What the task asks. Reproduce nothing but the closing run of lines: the line with "(266, 311) = (245, 329): white camera -> none" and each line that follows it to the end of the data.

Provided material.

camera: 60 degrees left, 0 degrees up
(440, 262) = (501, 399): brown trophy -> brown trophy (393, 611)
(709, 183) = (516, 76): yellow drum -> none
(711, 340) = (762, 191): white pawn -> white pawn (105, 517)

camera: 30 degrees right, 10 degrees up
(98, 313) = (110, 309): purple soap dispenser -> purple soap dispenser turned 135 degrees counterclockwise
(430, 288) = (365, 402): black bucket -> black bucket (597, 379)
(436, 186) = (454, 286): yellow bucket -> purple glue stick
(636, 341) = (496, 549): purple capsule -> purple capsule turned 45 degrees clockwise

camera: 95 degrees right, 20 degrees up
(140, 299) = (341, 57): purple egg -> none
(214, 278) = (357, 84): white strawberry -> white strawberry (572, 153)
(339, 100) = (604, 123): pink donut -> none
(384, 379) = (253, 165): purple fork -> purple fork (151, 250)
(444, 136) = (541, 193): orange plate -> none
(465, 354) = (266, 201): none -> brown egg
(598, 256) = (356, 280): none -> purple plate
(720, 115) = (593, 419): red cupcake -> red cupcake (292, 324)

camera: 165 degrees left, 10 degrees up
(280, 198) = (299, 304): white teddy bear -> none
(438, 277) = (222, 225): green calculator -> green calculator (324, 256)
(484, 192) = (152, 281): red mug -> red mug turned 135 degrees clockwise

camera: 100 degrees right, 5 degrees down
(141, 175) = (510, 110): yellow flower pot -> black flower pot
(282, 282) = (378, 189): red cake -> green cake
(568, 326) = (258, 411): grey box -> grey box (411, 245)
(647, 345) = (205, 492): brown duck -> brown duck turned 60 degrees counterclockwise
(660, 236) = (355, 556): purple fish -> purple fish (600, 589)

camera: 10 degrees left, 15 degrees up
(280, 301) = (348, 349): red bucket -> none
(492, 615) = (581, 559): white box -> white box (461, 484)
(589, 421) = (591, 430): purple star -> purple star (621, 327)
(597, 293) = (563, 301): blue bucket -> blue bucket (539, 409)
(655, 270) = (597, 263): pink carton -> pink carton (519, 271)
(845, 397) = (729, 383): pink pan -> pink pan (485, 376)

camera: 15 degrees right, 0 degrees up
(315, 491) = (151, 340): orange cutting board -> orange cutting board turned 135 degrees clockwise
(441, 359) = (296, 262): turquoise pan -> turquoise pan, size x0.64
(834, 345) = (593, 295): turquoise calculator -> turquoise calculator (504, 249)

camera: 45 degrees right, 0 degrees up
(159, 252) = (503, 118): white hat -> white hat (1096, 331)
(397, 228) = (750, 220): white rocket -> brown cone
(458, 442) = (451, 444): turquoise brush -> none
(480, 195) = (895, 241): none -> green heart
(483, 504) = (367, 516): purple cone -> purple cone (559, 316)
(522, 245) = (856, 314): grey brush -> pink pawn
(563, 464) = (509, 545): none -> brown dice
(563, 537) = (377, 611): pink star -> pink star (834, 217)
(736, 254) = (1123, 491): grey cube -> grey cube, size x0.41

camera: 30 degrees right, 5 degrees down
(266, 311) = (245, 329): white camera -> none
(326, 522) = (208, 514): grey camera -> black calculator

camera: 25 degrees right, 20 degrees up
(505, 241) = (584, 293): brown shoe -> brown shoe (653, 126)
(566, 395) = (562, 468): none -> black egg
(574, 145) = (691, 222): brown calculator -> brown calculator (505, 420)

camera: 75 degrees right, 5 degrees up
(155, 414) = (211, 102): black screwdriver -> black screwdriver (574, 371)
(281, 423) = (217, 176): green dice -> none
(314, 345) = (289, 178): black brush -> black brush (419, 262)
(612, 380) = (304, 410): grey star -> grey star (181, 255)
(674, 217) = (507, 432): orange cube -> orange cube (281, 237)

Task answer.
(266, 311) = (245, 329): white camera -> none
(326, 522) = (208, 514): grey camera -> black calculator

camera: 25 degrees right, 20 degrees up
(505, 241) = (584, 293): brown shoe -> brown shoe (653, 126)
(566, 395) = (562, 468): none -> black egg
(574, 145) = (691, 222): brown calculator -> brown calculator (505, 420)

camera: 75 degrees right, 5 degrees up
(155, 414) = (211, 102): black screwdriver -> black screwdriver (574, 371)
(281, 423) = (217, 176): green dice -> none
(314, 345) = (289, 178): black brush -> black brush (419, 262)
(612, 380) = (304, 410): grey star -> grey star (181, 255)
(674, 217) = (507, 432): orange cube -> orange cube (281, 237)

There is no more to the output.